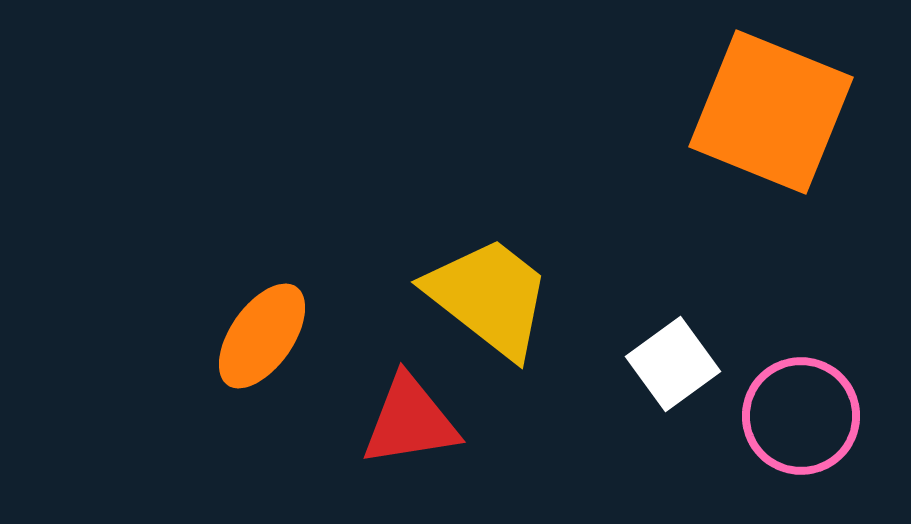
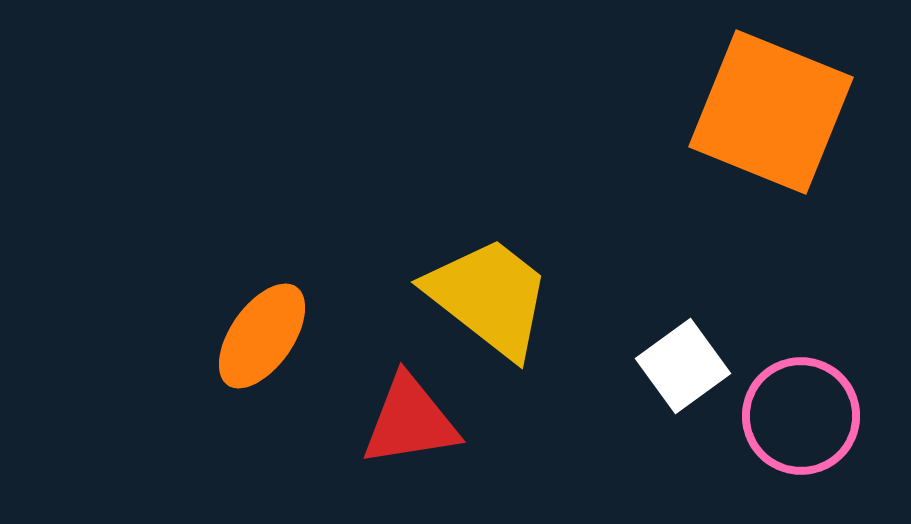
white square: moved 10 px right, 2 px down
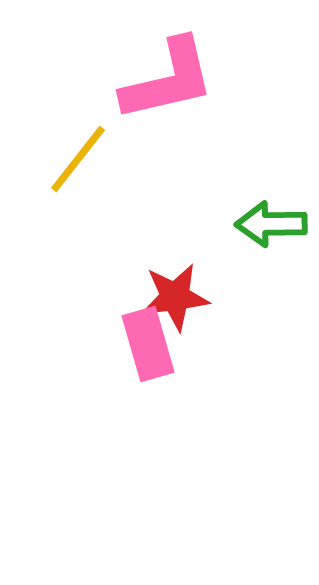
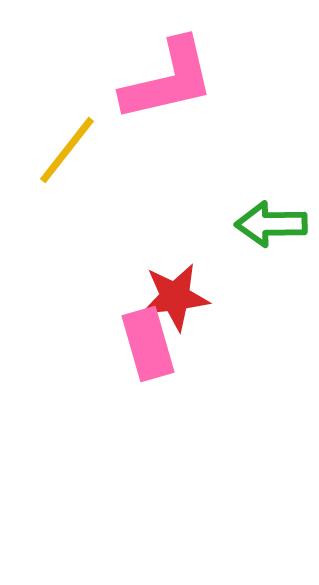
yellow line: moved 11 px left, 9 px up
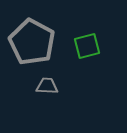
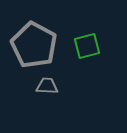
gray pentagon: moved 2 px right, 3 px down
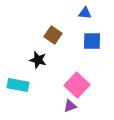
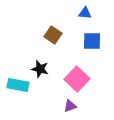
black star: moved 2 px right, 9 px down
pink square: moved 6 px up
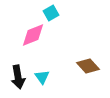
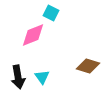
cyan square: rotated 35 degrees counterclockwise
brown diamond: rotated 30 degrees counterclockwise
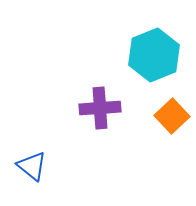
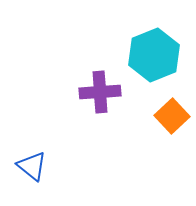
purple cross: moved 16 px up
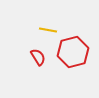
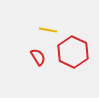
red hexagon: rotated 20 degrees counterclockwise
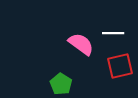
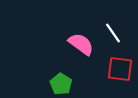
white line: rotated 55 degrees clockwise
red square: moved 3 px down; rotated 20 degrees clockwise
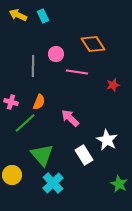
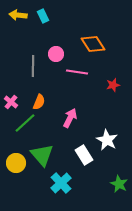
yellow arrow: rotated 18 degrees counterclockwise
pink cross: rotated 24 degrees clockwise
pink arrow: rotated 72 degrees clockwise
yellow circle: moved 4 px right, 12 px up
cyan cross: moved 8 px right
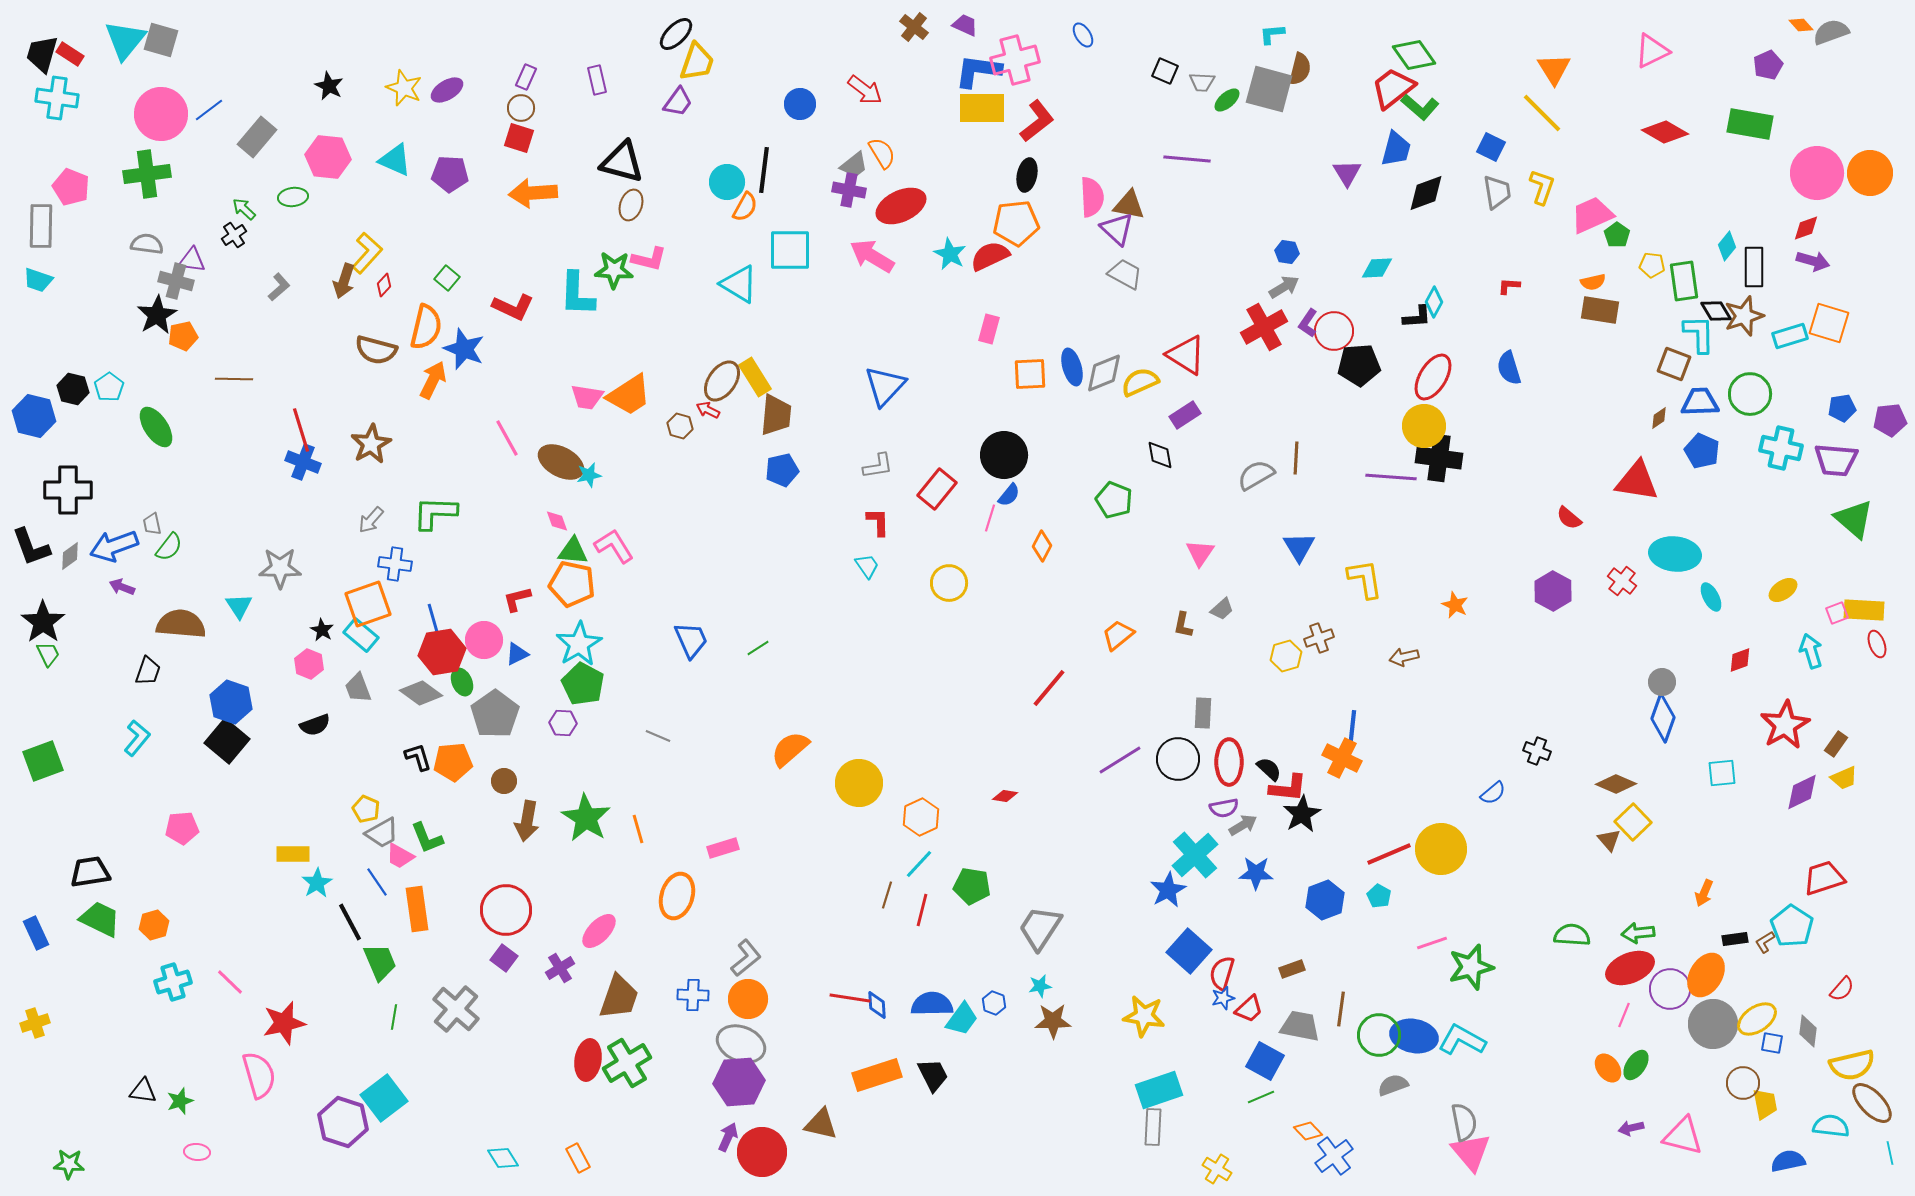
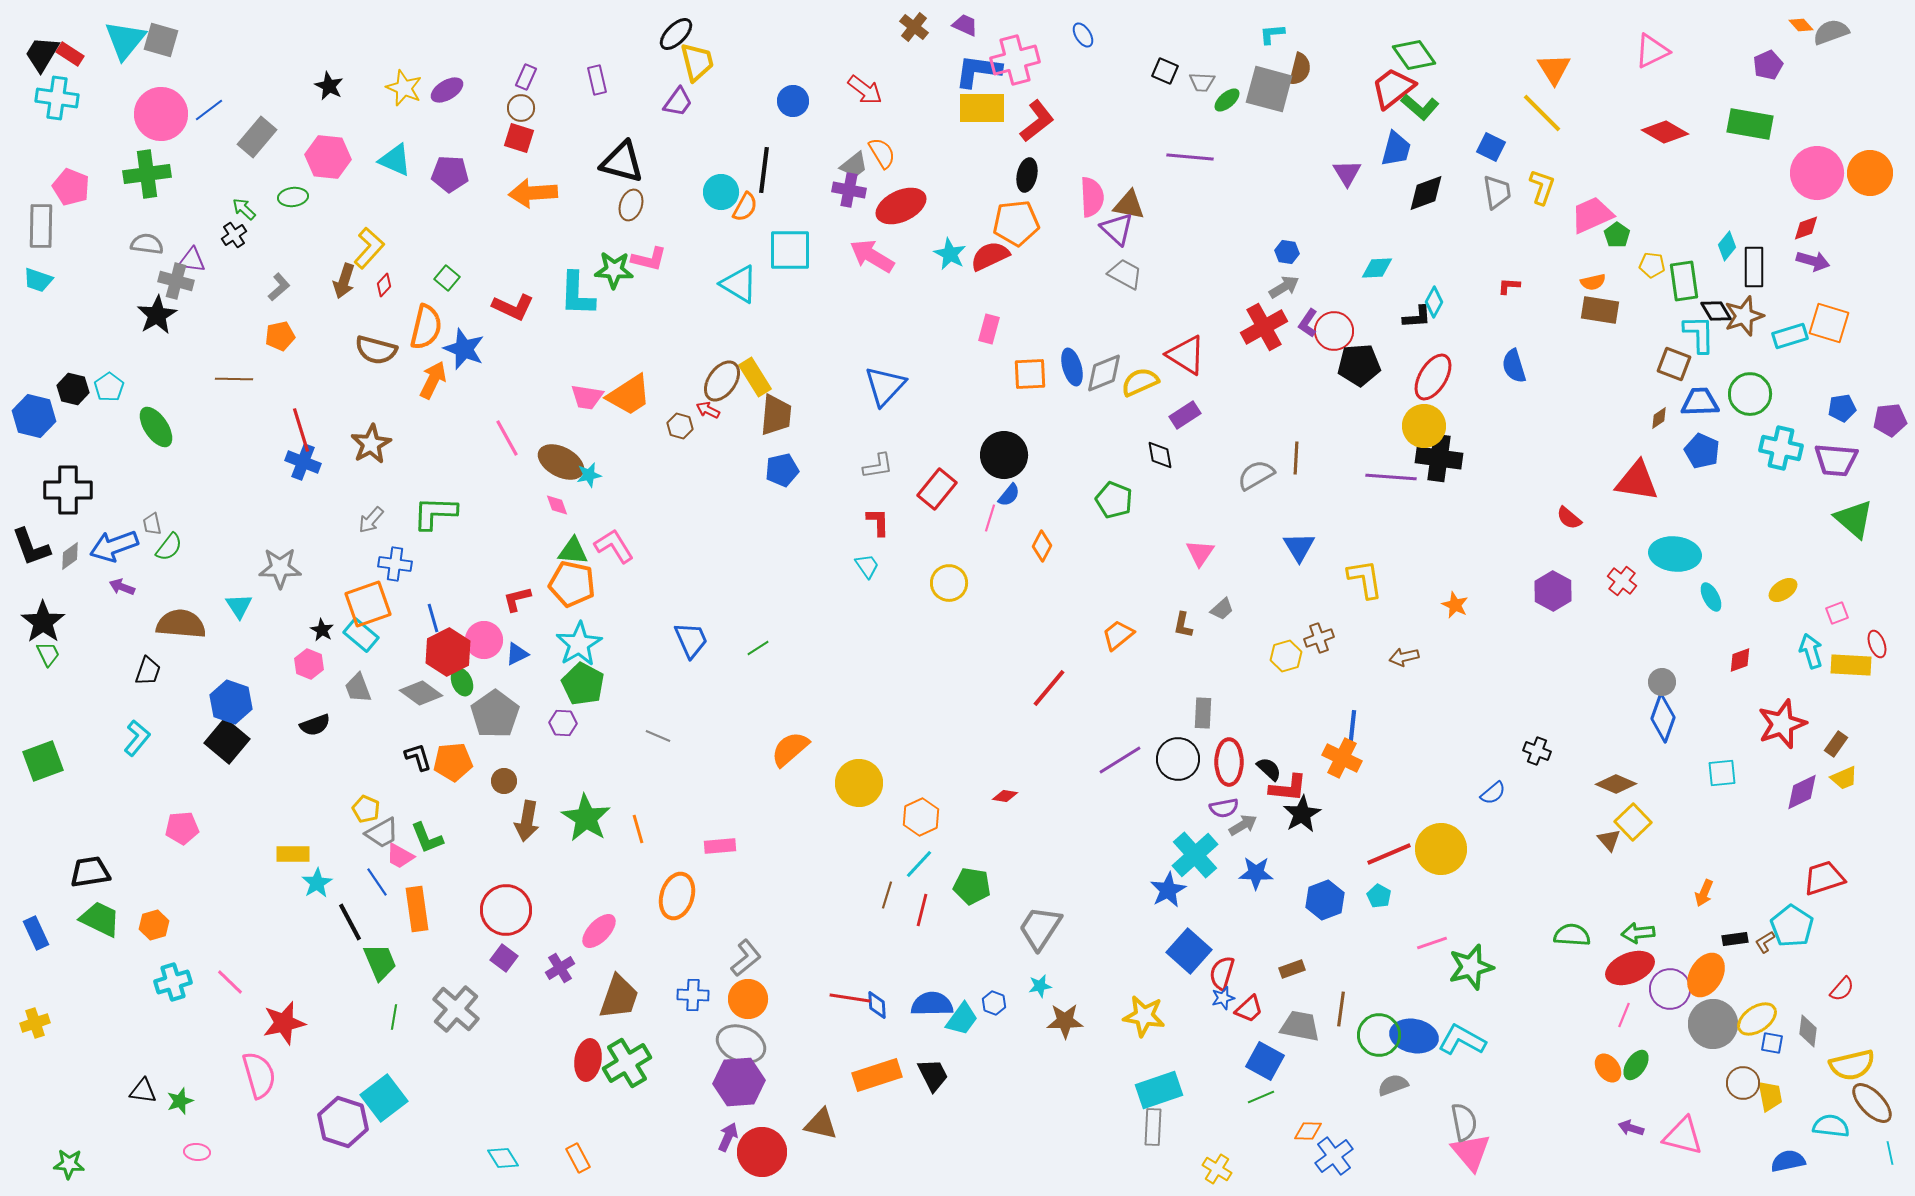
black trapezoid at (42, 54): rotated 15 degrees clockwise
yellow trapezoid at (697, 62): rotated 33 degrees counterclockwise
blue circle at (800, 104): moved 7 px left, 3 px up
purple line at (1187, 159): moved 3 px right, 2 px up
cyan circle at (727, 182): moved 6 px left, 10 px down
yellow L-shape at (367, 253): moved 2 px right, 5 px up
orange pentagon at (183, 336): moved 97 px right
blue semicircle at (1509, 368): moved 5 px right, 2 px up
pink diamond at (557, 521): moved 16 px up
yellow rectangle at (1864, 610): moved 13 px left, 55 px down
red hexagon at (442, 652): moved 6 px right; rotated 18 degrees counterclockwise
red star at (1785, 725): moved 3 px left, 1 px up; rotated 9 degrees clockwise
pink rectangle at (723, 848): moved 3 px left, 2 px up; rotated 12 degrees clockwise
brown star at (1053, 1021): moved 12 px right
yellow trapezoid at (1765, 1104): moved 5 px right, 8 px up
purple arrow at (1631, 1128): rotated 30 degrees clockwise
orange diamond at (1308, 1131): rotated 44 degrees counterclockwise
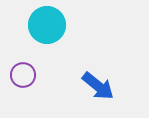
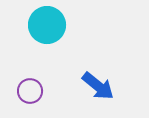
purple circle: moved 7 px right, 16 px down
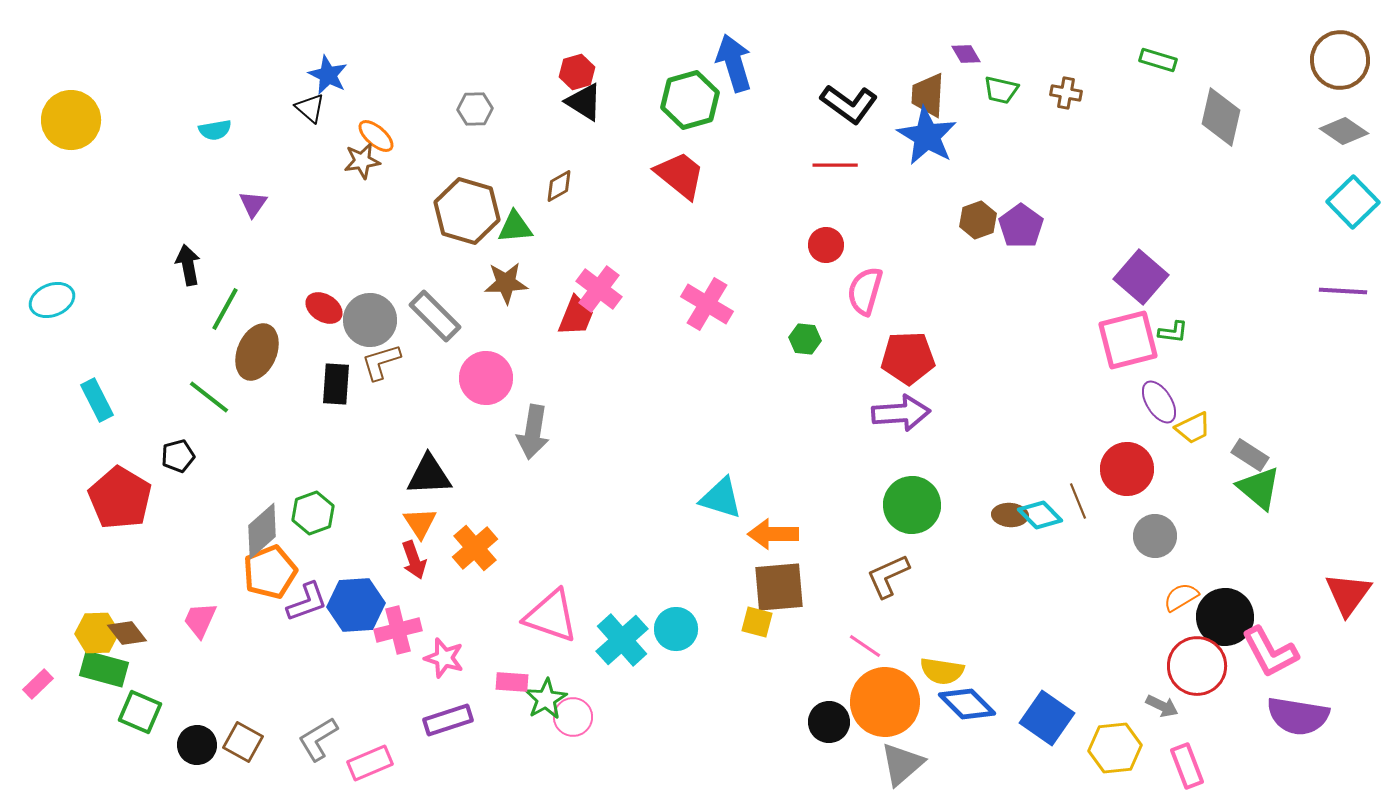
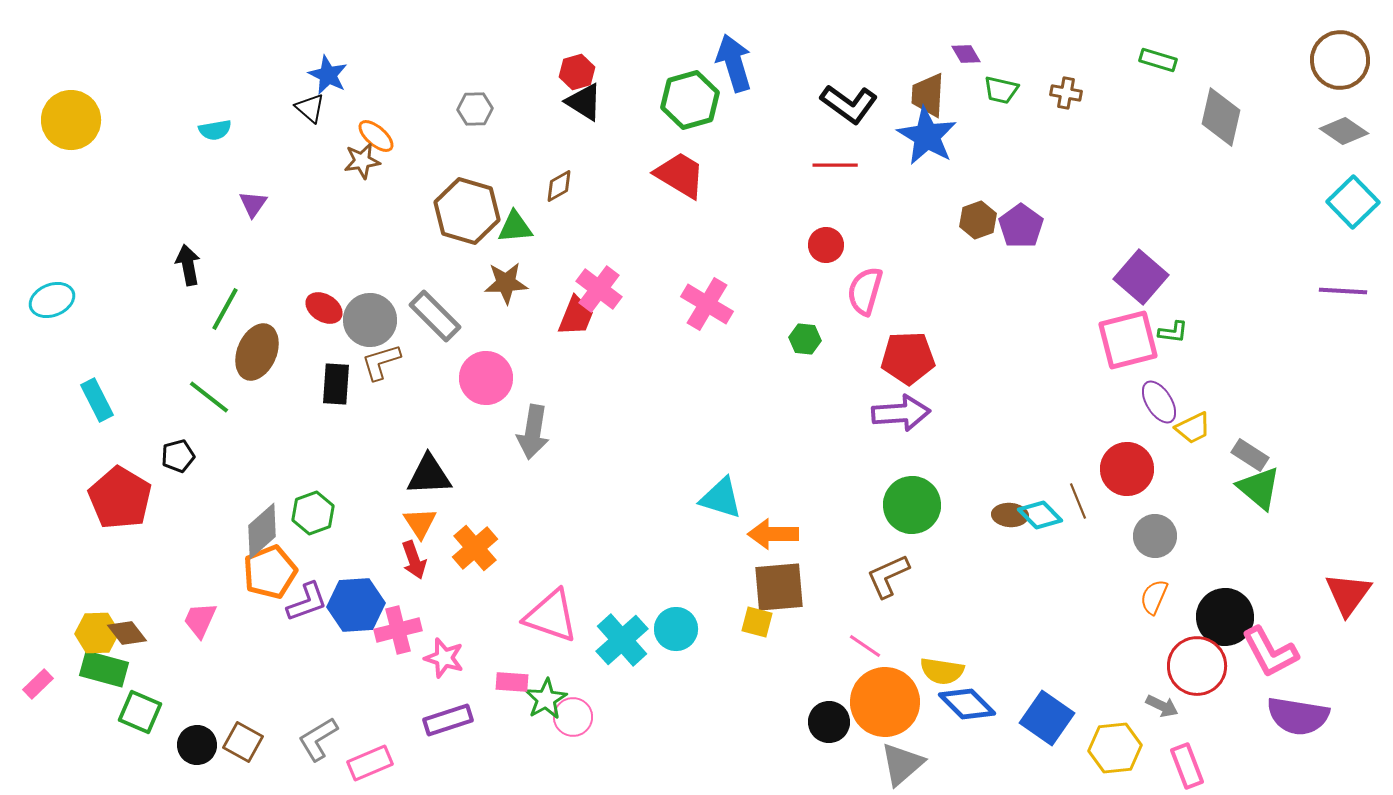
red trapezoid at (680, 175): rotated 8 degrees counterclockwise
orange semicircle at (1181, 597): moved 27 px left; rotated 36 degrees counterclockwise
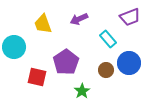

Your goal: The required answer is each line of the entries containing the string "diamond".

Your solution:
brown diamond: rotated 30 degrees counterclockwise
pink diamond at (557, 521): moved 16 px up
orange diamond at (1308, 1131): rotated 44 degrees counterclockwise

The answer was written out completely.